**YOUR TASK**. For this exercise, write out each entry below exactly, omitting the images.

**WORKING DATA**.
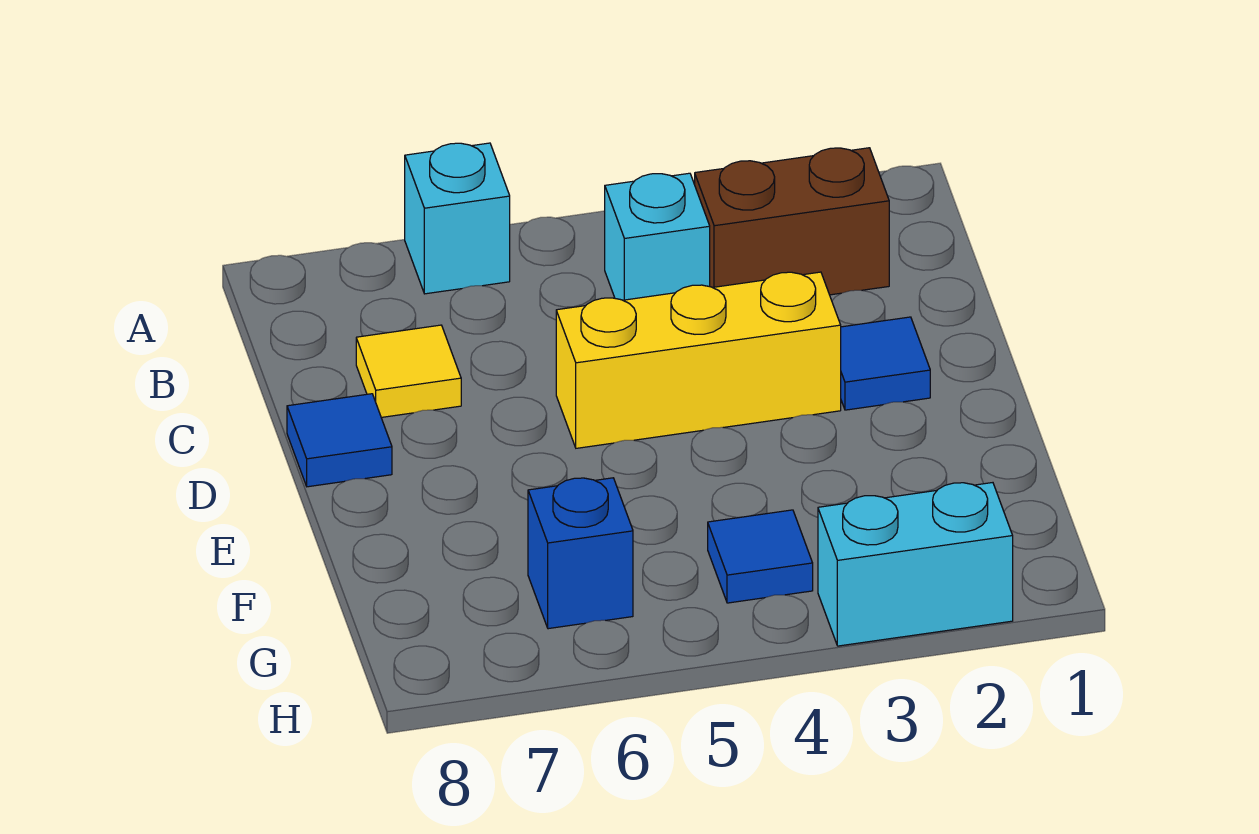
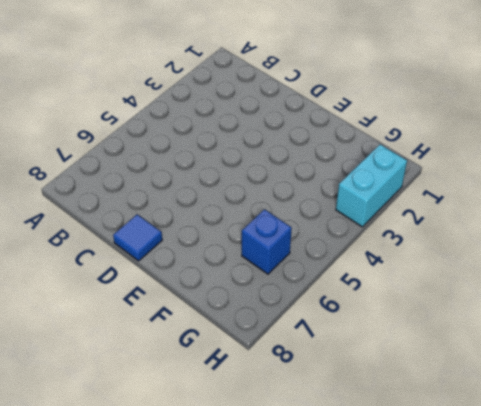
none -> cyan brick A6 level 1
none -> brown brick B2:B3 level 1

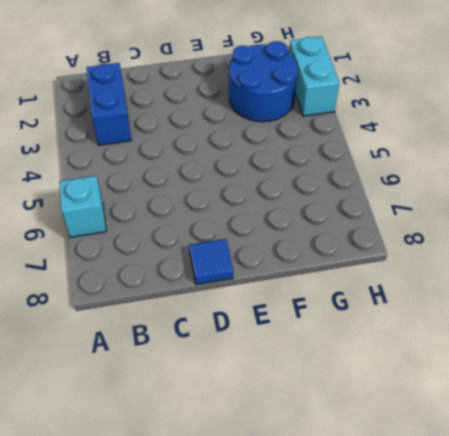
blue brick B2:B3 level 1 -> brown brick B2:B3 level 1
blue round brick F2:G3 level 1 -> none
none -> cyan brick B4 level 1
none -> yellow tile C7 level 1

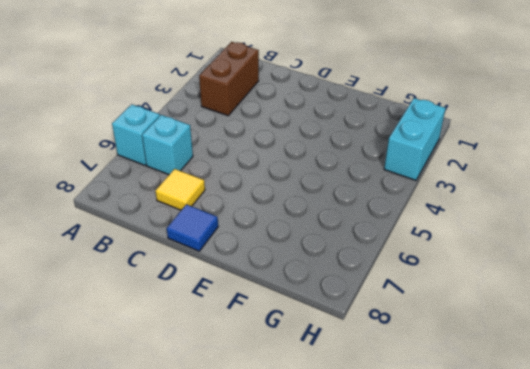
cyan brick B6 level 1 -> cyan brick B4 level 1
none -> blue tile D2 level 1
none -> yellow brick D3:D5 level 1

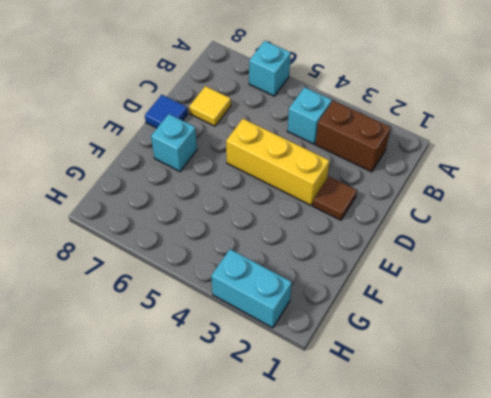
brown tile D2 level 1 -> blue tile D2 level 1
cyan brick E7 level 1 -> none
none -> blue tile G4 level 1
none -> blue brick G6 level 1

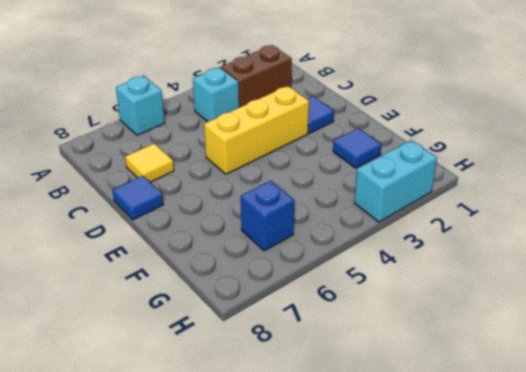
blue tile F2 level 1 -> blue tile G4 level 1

**SOLUTION FOR THIS TASK**.
none -> cyan brick A6 level 1
none -> brown brick B2:B3 level 1

blue brick B2:B3 level 1 -> brown brick B2:B3 level 1
blue round brick F2:G3 level 1 -> none
none -> cyan brick B4 level 1
none -> yellow tile C7 level 1

cyan brick B6 level 1 -> cyan brick B4 level 1
none -> blue tile D2 level 1
none -> yellow brick D3:D5 level 1

brown tile D2 level 1 -> blue tile D2 level 1
cyan brick E7 level 1 -> none
none -> blue tile G4 level 1
none -> blue brick G6 level 1

blue tile F2 level 1 -> blue tile G4 level 1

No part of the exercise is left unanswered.